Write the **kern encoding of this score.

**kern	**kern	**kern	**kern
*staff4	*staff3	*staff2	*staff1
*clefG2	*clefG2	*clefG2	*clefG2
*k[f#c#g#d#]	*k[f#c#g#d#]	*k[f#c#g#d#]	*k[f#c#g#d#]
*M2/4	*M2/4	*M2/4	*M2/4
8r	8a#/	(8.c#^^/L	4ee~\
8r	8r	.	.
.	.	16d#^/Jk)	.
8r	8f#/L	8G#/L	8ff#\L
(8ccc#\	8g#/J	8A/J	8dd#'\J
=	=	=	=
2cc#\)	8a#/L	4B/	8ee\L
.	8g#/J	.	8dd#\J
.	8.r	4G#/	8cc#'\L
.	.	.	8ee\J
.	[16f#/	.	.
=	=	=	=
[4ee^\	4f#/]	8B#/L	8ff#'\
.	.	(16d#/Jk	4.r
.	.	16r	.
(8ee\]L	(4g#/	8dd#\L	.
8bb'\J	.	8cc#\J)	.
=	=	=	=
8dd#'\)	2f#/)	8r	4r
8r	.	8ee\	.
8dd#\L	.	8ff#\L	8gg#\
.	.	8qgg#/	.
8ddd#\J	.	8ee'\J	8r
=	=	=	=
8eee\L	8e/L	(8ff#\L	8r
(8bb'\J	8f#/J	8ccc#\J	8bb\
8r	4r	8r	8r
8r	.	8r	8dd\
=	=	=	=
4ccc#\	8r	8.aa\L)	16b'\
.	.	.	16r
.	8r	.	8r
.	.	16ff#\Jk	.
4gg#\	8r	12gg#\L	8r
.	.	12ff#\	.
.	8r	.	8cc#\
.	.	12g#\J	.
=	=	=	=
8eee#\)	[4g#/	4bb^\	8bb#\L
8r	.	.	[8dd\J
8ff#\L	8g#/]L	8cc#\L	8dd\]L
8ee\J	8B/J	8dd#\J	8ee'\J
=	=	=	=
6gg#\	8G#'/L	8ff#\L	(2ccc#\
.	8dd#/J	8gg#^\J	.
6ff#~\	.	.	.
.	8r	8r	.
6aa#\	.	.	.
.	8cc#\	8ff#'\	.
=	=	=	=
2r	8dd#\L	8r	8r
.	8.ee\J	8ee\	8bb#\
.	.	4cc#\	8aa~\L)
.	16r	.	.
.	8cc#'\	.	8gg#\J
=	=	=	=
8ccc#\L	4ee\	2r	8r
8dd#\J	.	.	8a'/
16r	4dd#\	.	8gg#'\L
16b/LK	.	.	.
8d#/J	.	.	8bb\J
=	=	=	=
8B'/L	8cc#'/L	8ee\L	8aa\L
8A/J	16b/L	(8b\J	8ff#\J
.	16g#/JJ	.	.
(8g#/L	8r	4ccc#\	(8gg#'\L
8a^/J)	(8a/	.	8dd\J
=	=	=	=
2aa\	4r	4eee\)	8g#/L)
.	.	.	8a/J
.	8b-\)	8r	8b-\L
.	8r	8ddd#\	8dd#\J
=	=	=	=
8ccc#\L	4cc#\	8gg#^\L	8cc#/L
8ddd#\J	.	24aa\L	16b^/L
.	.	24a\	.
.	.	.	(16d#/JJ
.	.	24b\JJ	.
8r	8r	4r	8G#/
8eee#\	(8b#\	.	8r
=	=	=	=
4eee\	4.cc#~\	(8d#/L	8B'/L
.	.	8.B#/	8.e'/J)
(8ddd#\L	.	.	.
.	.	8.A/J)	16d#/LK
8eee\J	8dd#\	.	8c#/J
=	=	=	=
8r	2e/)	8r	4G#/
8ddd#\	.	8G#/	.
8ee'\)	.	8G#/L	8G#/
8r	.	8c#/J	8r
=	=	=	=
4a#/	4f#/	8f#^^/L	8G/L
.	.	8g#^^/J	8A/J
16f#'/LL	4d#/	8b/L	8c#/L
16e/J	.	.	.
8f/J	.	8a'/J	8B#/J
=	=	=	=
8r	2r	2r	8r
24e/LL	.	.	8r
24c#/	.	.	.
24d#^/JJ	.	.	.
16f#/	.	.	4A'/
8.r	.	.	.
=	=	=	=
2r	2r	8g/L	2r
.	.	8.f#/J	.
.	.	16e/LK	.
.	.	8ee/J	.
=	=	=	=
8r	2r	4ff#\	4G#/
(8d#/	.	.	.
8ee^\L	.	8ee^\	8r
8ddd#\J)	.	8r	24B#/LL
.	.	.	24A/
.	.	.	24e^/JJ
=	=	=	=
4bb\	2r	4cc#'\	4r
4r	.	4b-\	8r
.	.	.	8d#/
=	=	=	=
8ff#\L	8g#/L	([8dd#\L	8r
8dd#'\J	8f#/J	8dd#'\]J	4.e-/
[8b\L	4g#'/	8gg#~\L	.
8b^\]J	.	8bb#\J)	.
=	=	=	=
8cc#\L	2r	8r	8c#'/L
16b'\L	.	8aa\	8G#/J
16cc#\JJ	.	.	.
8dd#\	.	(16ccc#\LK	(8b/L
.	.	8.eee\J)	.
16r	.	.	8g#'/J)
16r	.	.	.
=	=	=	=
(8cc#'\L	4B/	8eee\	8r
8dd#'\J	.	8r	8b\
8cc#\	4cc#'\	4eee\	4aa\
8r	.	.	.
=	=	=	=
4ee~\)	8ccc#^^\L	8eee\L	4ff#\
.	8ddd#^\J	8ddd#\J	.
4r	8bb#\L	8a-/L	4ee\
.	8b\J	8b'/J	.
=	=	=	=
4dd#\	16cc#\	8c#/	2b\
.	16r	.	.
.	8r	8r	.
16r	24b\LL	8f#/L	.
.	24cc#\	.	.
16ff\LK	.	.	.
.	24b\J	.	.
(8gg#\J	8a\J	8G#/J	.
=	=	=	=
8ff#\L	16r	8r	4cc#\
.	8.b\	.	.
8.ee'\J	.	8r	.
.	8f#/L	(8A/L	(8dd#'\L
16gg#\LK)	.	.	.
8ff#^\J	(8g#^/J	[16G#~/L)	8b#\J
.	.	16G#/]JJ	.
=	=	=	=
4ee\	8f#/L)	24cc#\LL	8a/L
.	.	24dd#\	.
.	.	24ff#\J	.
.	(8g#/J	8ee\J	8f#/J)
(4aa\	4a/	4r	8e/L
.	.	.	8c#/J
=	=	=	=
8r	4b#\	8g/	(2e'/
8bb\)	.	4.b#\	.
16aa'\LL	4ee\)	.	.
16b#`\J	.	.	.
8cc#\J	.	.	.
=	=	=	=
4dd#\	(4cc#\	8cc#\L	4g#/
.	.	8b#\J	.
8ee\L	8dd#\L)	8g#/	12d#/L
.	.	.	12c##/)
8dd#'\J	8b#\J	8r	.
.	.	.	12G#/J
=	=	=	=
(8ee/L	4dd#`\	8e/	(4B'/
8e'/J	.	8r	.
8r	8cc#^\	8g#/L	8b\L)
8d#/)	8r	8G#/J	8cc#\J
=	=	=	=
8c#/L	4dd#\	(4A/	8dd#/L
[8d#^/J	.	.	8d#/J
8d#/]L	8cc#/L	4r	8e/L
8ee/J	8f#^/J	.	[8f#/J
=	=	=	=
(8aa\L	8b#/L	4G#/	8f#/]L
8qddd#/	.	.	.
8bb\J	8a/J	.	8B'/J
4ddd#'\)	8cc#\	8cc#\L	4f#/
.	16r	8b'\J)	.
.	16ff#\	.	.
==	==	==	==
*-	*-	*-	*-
--------------------
(Written exercise): Locate every line in the entries above that contains the string "kern", and copy each one. Case counts.

(Exercise solution):
Write the **kern encoding of this score.
**kern	**kern	**kern	**kern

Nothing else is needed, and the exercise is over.